> _Source material_:
________________________

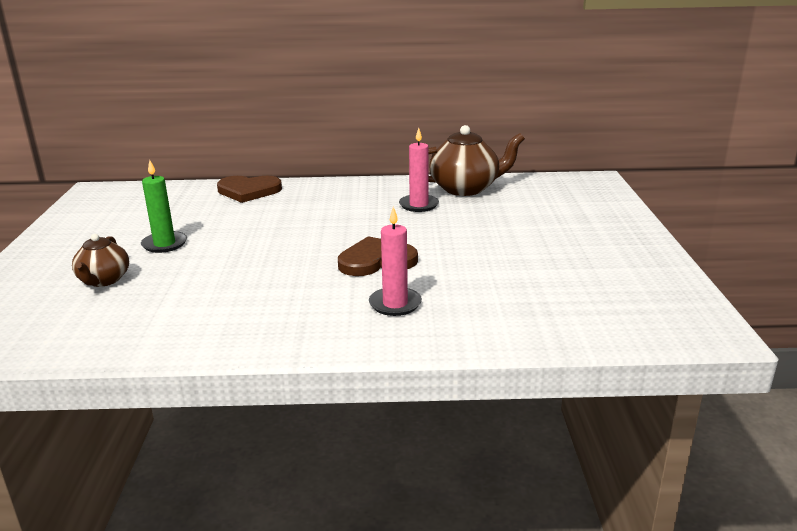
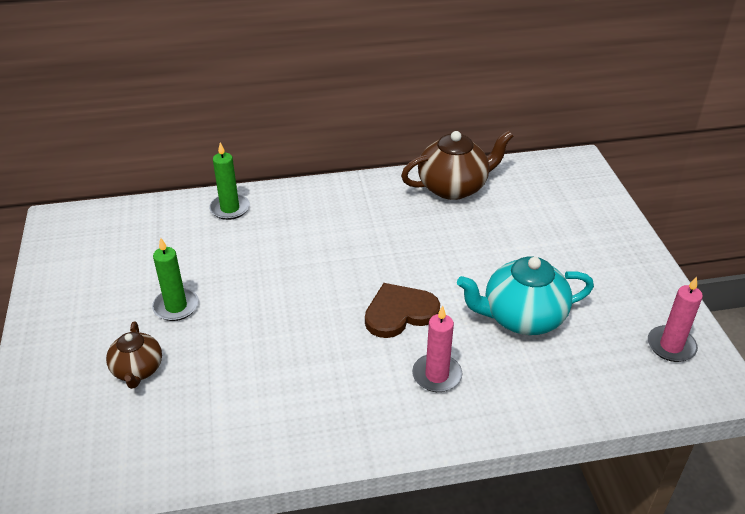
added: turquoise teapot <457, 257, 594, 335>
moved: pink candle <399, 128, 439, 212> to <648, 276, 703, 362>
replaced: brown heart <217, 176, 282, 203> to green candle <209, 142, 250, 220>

________________________

> _About this exercise_: What is the number of lines in the listing above that hold "candle"? Respond with that number and nothing else.

> _Solution for this problem_: 2